*Problem requirements:* Please print every line of the material below, from the line containing "volcanic (545, 290)" down to the line containing "Nutholme [316, 655]", including both of those lines, and copy each one unchanged.
* start Record set *
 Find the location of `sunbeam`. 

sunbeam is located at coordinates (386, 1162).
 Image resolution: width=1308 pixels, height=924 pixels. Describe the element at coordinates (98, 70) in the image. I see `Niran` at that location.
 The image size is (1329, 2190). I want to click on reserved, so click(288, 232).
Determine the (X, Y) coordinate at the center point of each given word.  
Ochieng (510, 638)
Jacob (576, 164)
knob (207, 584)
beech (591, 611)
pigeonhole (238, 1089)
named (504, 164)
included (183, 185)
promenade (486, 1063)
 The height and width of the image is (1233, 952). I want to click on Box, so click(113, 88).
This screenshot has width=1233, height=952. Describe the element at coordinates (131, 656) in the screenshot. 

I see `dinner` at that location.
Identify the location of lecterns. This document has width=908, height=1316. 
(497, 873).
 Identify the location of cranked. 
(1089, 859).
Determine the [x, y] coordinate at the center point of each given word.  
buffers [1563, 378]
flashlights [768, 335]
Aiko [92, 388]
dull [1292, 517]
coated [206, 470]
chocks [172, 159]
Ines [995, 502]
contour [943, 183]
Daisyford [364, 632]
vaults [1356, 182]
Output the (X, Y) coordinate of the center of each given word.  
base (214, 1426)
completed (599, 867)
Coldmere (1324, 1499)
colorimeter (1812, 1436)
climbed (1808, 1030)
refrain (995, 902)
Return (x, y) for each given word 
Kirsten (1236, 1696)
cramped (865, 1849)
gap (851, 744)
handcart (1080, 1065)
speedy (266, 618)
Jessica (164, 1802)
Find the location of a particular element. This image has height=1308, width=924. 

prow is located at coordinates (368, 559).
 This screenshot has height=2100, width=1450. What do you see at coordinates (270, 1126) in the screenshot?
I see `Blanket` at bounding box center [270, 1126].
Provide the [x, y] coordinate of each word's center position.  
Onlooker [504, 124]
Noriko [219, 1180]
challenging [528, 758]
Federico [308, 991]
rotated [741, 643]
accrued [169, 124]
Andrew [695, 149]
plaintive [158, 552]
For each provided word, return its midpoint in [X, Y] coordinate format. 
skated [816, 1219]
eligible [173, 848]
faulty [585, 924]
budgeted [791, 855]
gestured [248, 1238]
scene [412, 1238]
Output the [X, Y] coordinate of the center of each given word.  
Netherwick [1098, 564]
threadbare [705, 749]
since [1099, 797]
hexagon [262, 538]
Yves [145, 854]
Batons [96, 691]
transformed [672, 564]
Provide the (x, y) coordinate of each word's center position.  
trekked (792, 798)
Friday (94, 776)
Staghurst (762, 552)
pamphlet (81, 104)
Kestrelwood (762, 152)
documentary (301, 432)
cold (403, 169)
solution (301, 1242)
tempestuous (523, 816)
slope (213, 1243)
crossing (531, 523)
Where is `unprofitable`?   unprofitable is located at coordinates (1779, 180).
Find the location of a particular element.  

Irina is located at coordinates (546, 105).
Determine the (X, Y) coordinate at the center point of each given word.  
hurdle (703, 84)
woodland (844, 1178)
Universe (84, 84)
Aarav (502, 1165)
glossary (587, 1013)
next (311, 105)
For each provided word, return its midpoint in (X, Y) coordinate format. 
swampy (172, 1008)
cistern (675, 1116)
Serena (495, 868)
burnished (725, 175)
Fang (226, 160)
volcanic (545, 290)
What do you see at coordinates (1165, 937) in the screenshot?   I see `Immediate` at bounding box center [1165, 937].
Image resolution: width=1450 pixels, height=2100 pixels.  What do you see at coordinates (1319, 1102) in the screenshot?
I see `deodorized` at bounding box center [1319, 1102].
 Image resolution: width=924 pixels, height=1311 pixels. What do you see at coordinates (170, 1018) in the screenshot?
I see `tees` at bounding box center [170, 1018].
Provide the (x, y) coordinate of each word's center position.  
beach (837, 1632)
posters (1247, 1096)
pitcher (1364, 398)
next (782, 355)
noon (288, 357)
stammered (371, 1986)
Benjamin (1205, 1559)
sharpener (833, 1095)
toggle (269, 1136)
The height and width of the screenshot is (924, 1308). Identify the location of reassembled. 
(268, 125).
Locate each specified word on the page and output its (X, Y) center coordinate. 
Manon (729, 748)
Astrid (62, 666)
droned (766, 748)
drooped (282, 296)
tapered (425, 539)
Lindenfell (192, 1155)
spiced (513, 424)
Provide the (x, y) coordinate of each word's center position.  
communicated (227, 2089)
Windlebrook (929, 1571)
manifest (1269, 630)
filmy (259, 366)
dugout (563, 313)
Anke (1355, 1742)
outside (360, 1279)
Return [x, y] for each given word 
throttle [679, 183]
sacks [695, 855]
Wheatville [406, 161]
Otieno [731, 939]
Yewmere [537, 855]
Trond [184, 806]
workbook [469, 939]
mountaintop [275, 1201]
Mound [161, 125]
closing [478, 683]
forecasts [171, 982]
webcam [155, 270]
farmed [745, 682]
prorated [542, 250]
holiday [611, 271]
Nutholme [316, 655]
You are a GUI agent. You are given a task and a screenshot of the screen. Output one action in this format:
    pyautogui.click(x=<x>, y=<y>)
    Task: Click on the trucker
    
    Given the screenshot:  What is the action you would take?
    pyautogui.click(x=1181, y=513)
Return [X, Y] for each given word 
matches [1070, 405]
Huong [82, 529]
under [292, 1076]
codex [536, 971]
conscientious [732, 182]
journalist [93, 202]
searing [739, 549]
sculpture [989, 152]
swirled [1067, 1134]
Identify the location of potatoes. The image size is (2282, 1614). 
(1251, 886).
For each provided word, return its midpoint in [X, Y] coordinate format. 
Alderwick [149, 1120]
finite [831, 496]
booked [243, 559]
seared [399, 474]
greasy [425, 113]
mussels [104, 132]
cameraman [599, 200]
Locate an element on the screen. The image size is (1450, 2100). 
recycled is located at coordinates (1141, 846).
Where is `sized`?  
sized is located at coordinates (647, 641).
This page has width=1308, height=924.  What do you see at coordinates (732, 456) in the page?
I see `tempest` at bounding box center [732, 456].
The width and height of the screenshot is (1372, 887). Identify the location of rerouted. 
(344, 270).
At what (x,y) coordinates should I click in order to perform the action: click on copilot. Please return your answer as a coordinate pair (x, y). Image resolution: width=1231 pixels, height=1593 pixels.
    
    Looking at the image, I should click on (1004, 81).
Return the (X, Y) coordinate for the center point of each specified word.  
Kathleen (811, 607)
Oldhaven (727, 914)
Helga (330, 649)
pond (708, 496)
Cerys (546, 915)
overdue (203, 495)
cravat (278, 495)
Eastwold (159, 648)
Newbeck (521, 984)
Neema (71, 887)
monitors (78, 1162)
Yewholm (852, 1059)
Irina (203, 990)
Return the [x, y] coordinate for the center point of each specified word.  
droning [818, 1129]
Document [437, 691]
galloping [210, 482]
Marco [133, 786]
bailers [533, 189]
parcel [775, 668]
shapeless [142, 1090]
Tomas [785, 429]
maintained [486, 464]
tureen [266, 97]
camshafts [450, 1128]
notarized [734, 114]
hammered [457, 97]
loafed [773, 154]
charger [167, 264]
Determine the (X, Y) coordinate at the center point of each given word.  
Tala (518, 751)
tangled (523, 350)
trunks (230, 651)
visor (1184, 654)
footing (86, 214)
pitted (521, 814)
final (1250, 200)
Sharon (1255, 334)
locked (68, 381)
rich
* end Record set *
*Correct response:*
volcanic (545, 290)
What do you see at coordinates (1165, 937) in the screenshot?   I see `Immediate` at bounding box center [1165, 937].
Image resolution: width=1450 pixels, height=2100 pixels.  What do you see at coordinates (1319, 1102) in the screenshot?
I see `deodorized` at bounding box center [1319, 1102].
 Image resolution: width=924 pixels, height=1311 pixels. What do you see at coordinates (170, 1018) in the screenshot?
I see `tees` at bounding box center [170, 1018].
Provide the (x, y) coordinate of each word's center position.  
beach (837, 1632)
posters (1247, 1096)
pitcher (1364, 398)
next (782, 355)
noon (288, 357)
stammered (371, 1986)
Benjamin (1205, 1559)
sharpener (833, 1095)
toggle (269, 1136)
The height and width of the screenshot is (924, 1308). Identify the location of reassembled. 
(268, 125).
Locate each specified word on the page and output its (X, Y) center coordinate. 
Manon (729, 748)
Astrid (62, 666)
droned (766, 748)
drooped (282, 296)
tapered (425, 539)
Lindenfell (192, 1155)
spiced (513, 424)
Provide the (x, y) coordinate of each word's center position.  
communicated (227, 2089)
Windlebrook (929, 1571)
manifest (1269, 630)
filmy (259, 366)
dugout (563, 313)
Anke (1355, 1742)
outside (360, 1279)
Return [x, y] for each given word 
throttle [679, 183]
sacks [695, 855]
Wheatville [406, 161]
Otieno [731, 939]
Yewmere [537, 855]
Trond [184, 806]
workbook [469, 939]
mountaintop [275, 1201]
Mound [161, 125]
closing [478, 683]
forecasts [171, 982]
webcam [155, 270]
farmed [745, 682]
prorated [542, 250]
holiday [611, 271]
Nutholme [316, 655]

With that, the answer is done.